--- Data for analysis Enclosed Below ---

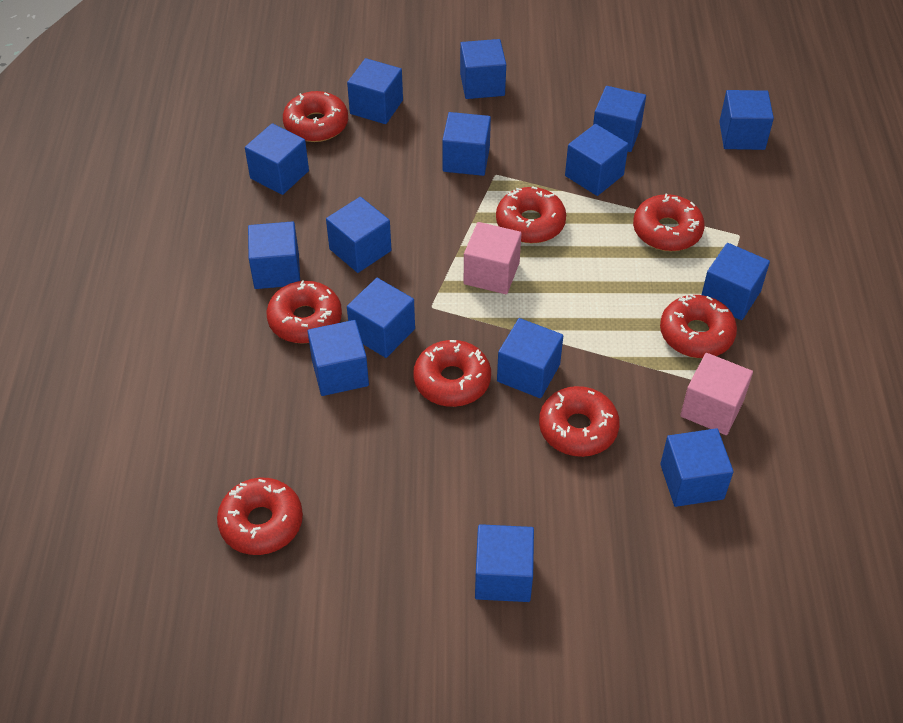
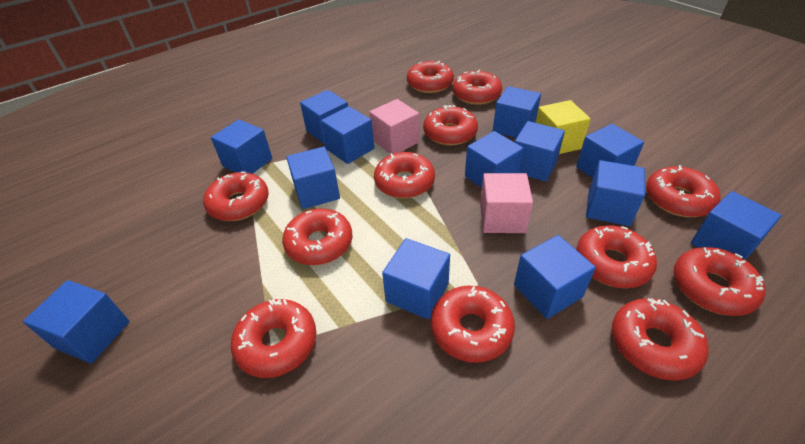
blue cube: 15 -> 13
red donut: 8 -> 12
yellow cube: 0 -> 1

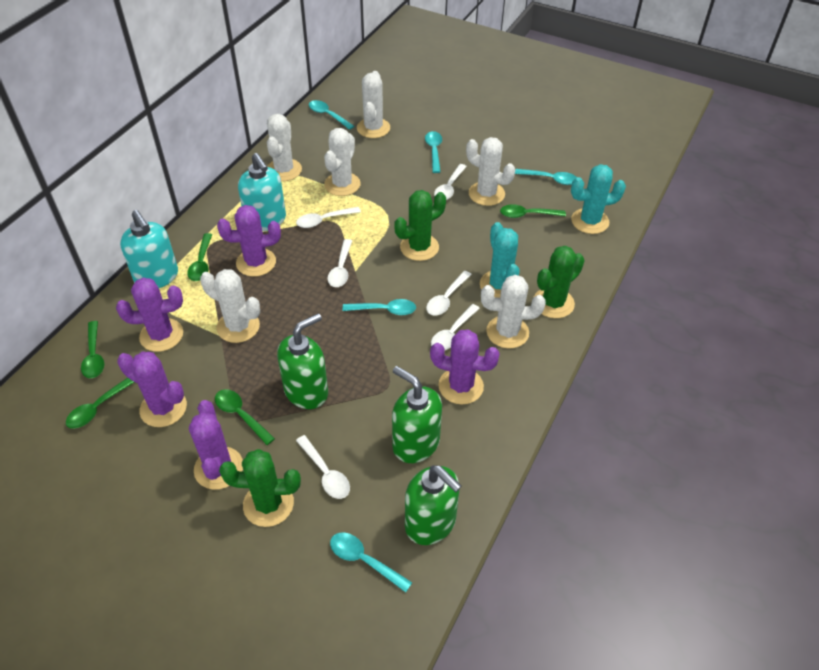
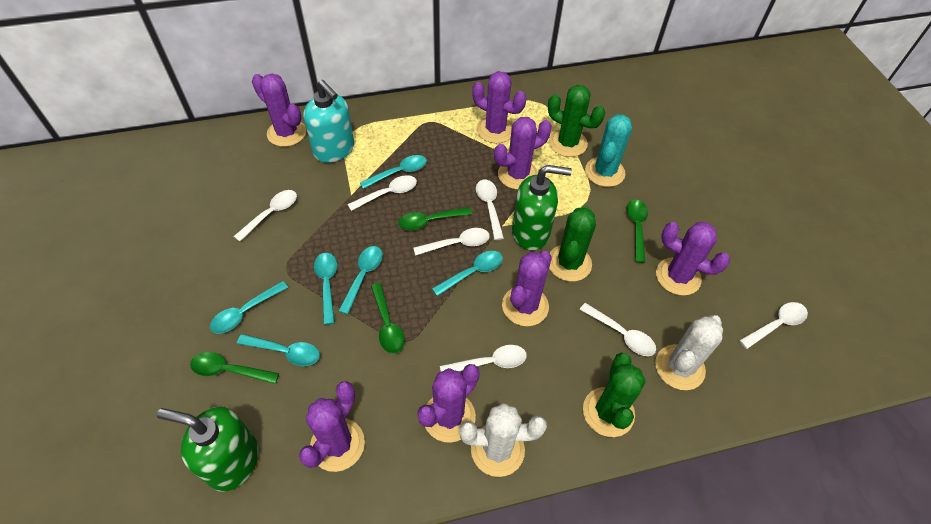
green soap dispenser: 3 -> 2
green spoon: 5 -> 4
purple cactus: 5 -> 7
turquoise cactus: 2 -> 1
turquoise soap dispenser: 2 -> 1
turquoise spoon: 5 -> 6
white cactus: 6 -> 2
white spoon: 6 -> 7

--- End of Enclosed Data for analysis ---
--- Data for analysis Enclosed Below ---

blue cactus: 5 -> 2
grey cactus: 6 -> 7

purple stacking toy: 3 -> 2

--- End of Enclosed Data for analysis ---

- [What is needed] Identify each line in the entries with the word "dispenser" and copy it.

- [Answer box]
green soap dispenser: 3 -> 2
turquoise soap dispenser: 2 -> 1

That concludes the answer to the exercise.